Task requirements -> Every line from the one containing "BlueCupcake 471 213" to the end of the records below should be returned exactly; pictures are to be dropped.

Information supplied ->
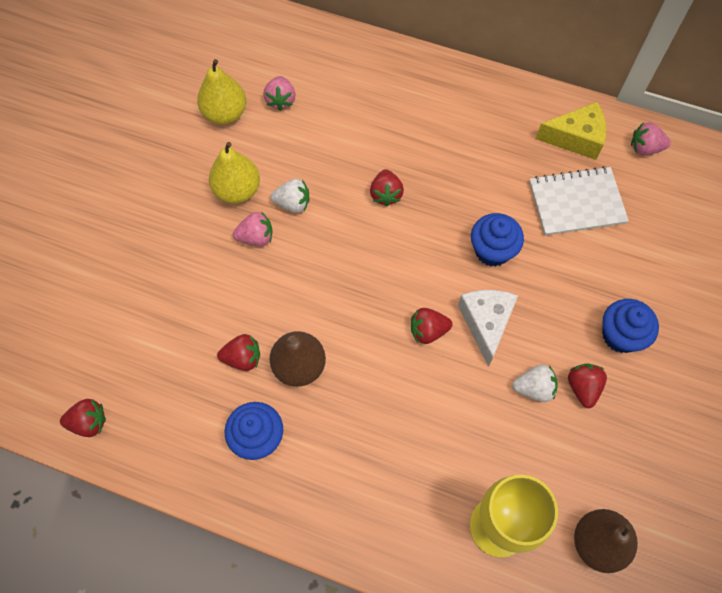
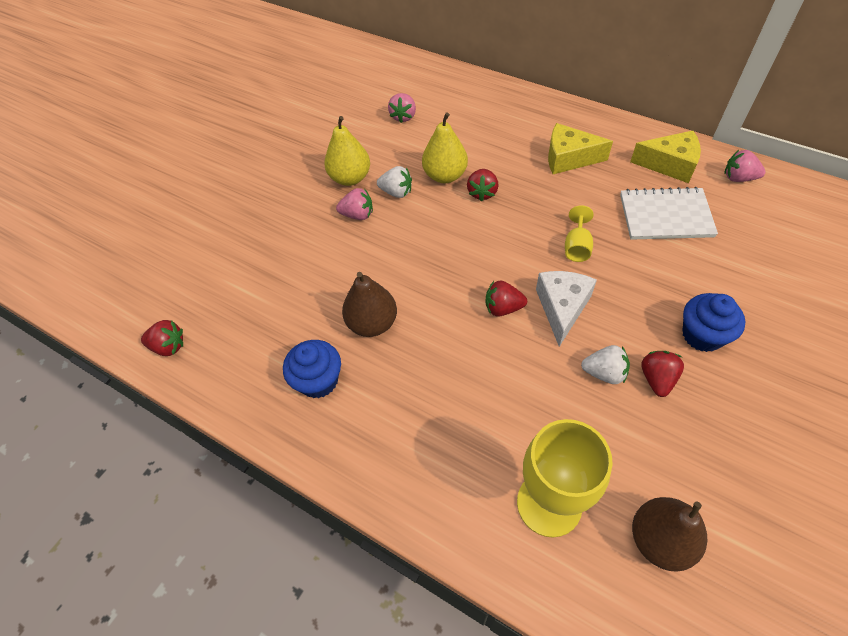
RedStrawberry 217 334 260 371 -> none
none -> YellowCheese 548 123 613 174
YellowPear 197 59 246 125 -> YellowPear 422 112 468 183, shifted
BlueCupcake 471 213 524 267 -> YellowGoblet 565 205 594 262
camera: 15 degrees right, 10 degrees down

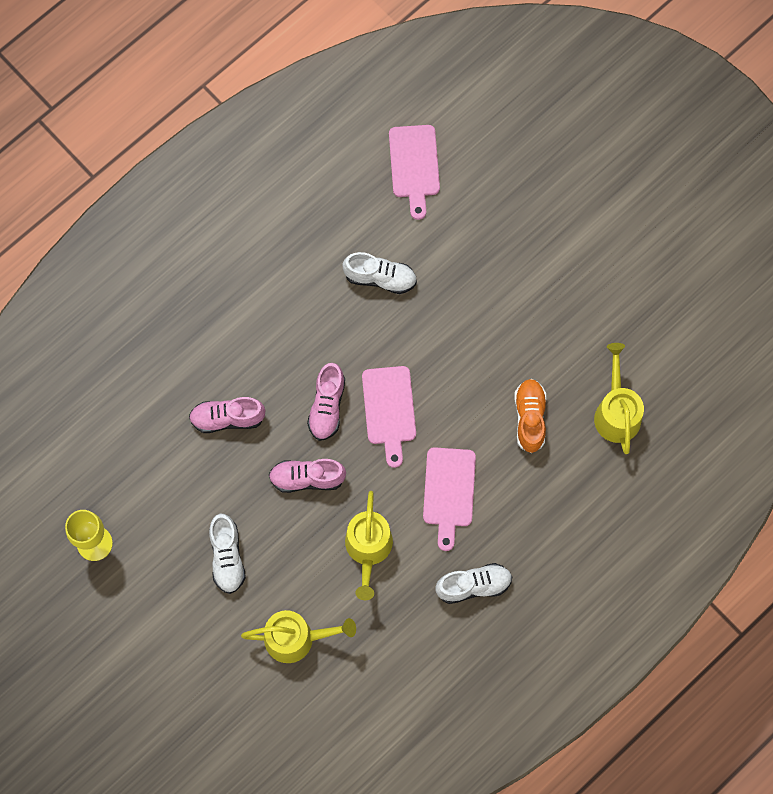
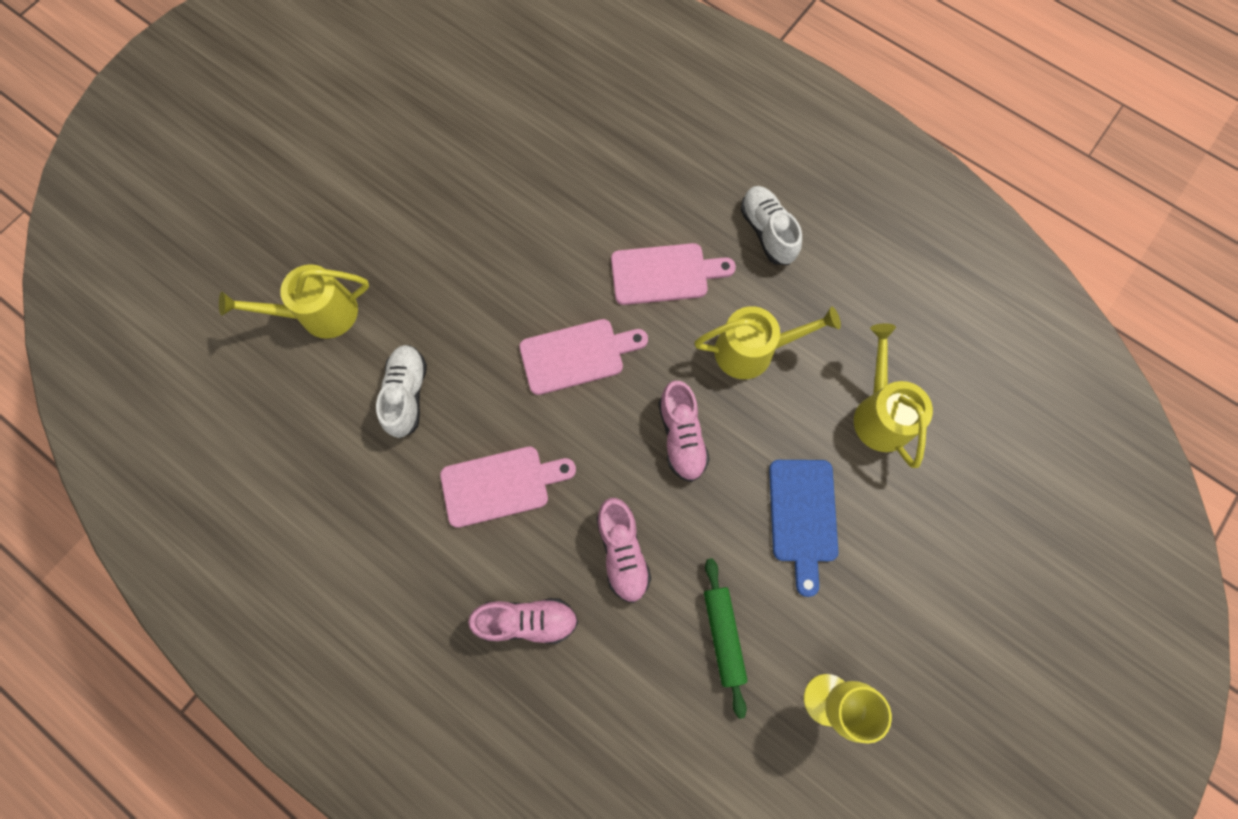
OrangeShoe 514 379 546 453 -> none
none -> GreenRollingPin 704 558 748 719
PinkShoe 307 363 345 441 -> PinkShoe 468 598 578 644, shifted
PinkCuttingBoard 389 125 440 220 -> PinkCuttingBoard 440 446 576 528, shifted
YellowWateringCan 594 343 644 454 -> YellowWateringCan 219 264 369 339, shifted
WhiteShoe 209 514 246 594 -> BlueCuttingBoard 769 460 838 597
camera: 100 degrees left, 0 degrees up

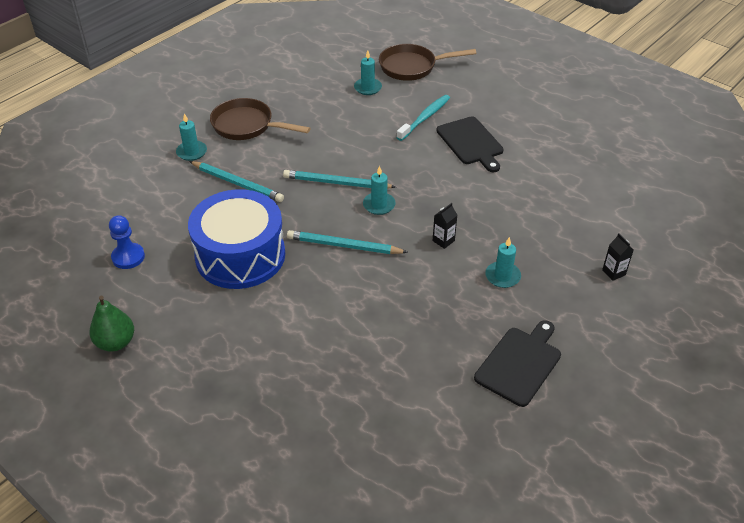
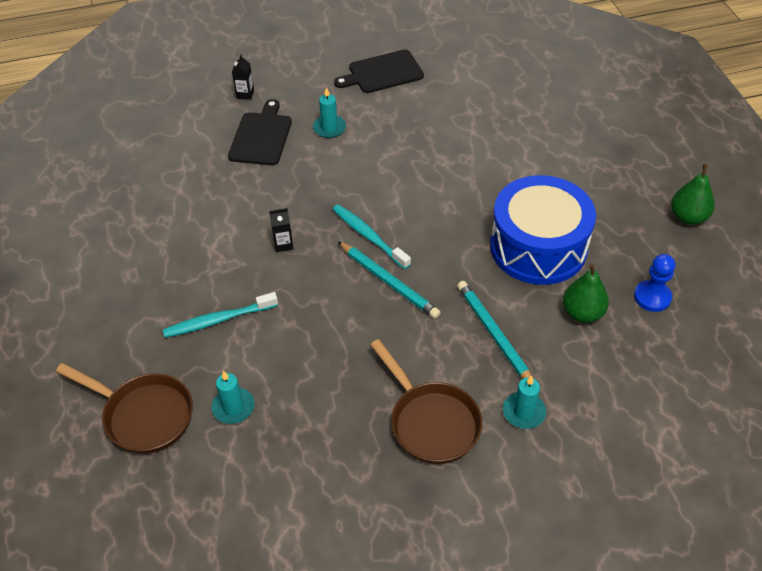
TurquoisePencil 287 230 408 254 -> none
none -> GreenPear 563 263 609 323
BlackCarton 433 203 457 249 -> BlackCarton 269 208 293 252, shifted
BlackCuttingBoard 436 116 504 172 -> BlackCuttingBoard 228 99 292 165, shifted
TurquoiseCandle 363 166 396 215 -> TurquoiseToothbrush 333 204 411 269
camera: 145 degrees left, 5 degrees up

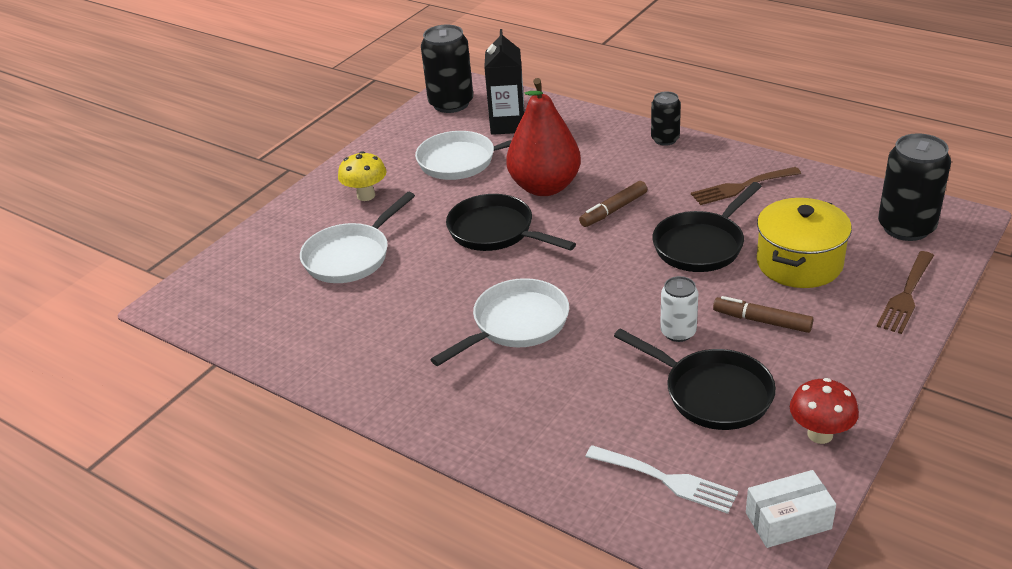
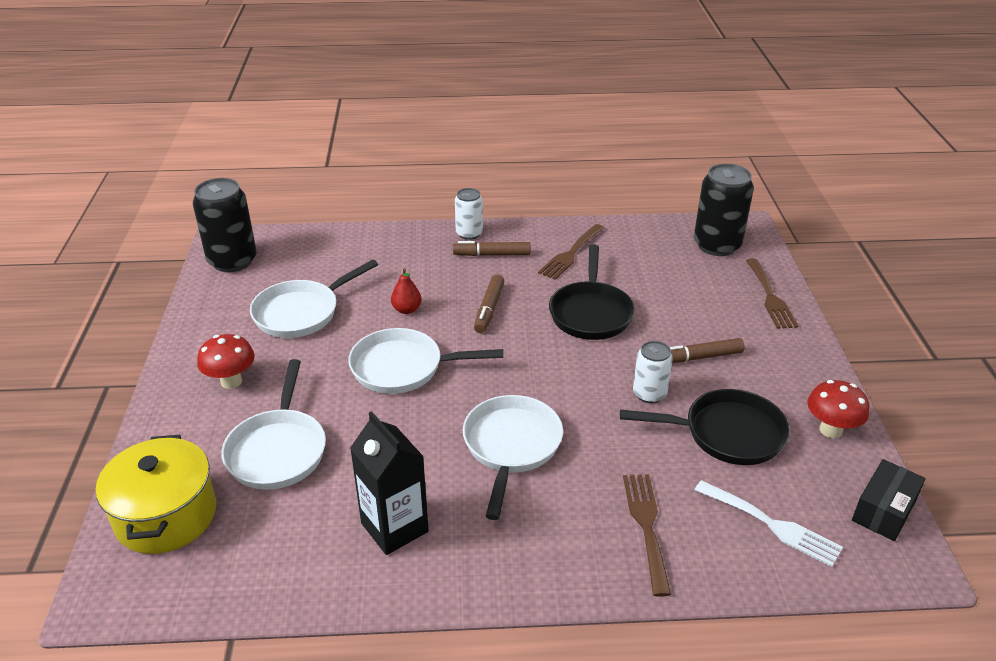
none -> BrownMarker 453 241 531 256
none -> BrownFork 623 474 671 597
BlackCarton 484 29 525 135 -> BlackCarton 350 411 429 555, shifted
YellowPot 757 198 852 288 -> YellowPot 96 435 216 554, shifted
YellowMushroom 338 151 386 201 -> RedMushroom 197 334 255 389
BlackPan 446 194 576 251 -> WhitePan 348 328 503 394
BlackCan 651 91 681 146 -> WhiteCan 455 188 483 240
WhiteBox 746 470 836 548 -> BlackBox 852 459 926 541
WhiteFork 585 445 738 514 -> WhiteFork 695 480 843 567, 45 degrees clockwise
RedPear 506 78 581 196 -> RedPear 391 268 422 314, x0.40
camera: 40 degrees left, 0 degrees up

Answer to this task ->
BlueCupcake 471 213 524 267 -> YellowGoblet 565 205 594 262
camera: 15 degrees right, 10 degrees down

OrangeShoe 514 379 546 453 -> none
none -> GreenRollingPin 704 558 748 719
PinkShoe 307 363 345 441 -> PinkShoe 468 598 578 644, shifted
PinkCuttingBoard 389 125 440 220 -> PinkCuttingBoard 440 446 576 528, shifted
YellowWateringCan 594 343 644 454 -> YellowWateringCan 219 264 369 339, shifted
WhiteShoe 209 514 246 594 -> BlueCuttingBoard 769 460 838 597
camera: 100 degrees left, 0 degrees up

TurquoisePencil 287 230 408 254 -> none
none -> GreenPear 563 263 609 323
BlackCarton 433 203 457 249 -> BlackCarton 269 208 293 252, shifted
BlackCuttingBoard 436 116 504 172 -> BlackCuttingBoard 228 99 292 165, shifted
TurquoiseCandle 363 166 396 215 -> TurquoiseToothbrush 333 204 411 269
camera: 145 degrees left, 5 degrees up

none -> BrownMarker 453 241 531 256
none -> BrownFork 623 474 671 597
BlackCarton 484 29 525 135 -> BlackCarton 350 411 429 555, shifted
YellowPot 757 198 852 288 -> YellowPot 96 435 216 554, shifted
YellowMushroom 338 151 386 201 -> RedMushroom 197 334 255 389
BlackPan 446 194 576 251 -> WhitePan 348 328 503 394
BlackCan 651 91 681 146 -> WhiteCan 455 188 483 240
WhiteBox 746 470 836 548 -> BlackBox 852 459 926 541
WhiteFork 585 445 738 514 -> WhiteFork 695 480 843 567, 45 degrees clockwise
RedPear 506 78 581 196 -> RedPear 391 268 422 314, x0.40
camera: 40 degrees left, 0 degrees up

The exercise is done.